(TASK GOAL) Exclude all images and print the entries below exactly.

BEGIN DATASET

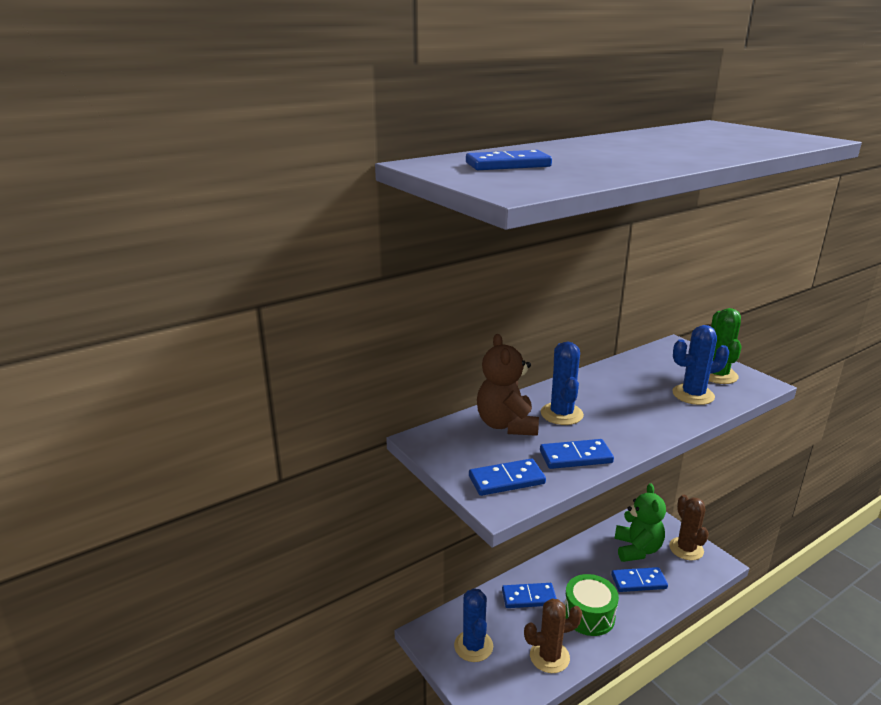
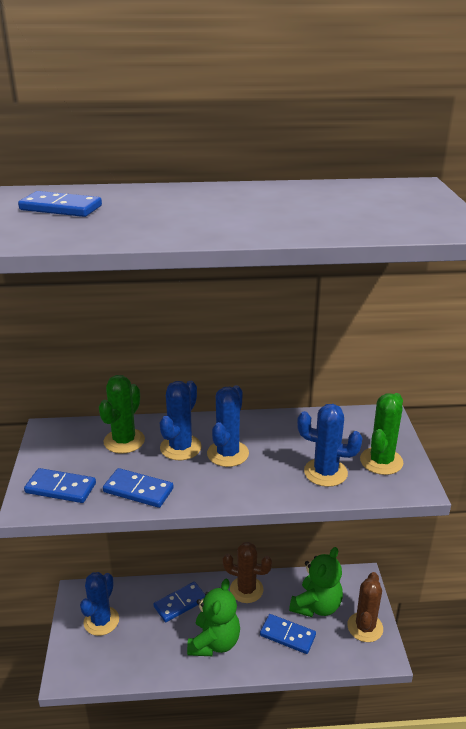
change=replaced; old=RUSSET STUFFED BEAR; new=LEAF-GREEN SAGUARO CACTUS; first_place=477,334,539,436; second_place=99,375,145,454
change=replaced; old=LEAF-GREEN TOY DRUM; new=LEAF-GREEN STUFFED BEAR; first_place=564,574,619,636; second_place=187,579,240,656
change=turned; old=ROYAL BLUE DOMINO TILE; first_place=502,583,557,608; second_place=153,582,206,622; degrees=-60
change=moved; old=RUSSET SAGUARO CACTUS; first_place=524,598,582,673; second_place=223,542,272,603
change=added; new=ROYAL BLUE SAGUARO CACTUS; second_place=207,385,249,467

END DATASET

(FINAL ANSWER)
change=replaced; old=RUSSET STUFFED BEAR; new=LEAF-GREEN SAGUARO CACTUS; first_place=477,334,539,436; second_place=99,375,145,454
change=replaced; old=LEAF-GREEN TOY DRUM; new=LEAF-GREEN STUFFED BEAR; first_place=564,574,619,636; second_place=187,579,240,656
change=turned; old=ROYAL BLUE DOMINO TILE; first_place=502,583,557,608; second_place=153,582,206,622; degrees=-60
change=moved; old=RUSSET SAGUARO CACTUS; first_place=524,598,582,673; second_place=223,542,272,603
change=added; new=ROYAL BLUE SAGUARO CACTUS; second_place=207,385,249,467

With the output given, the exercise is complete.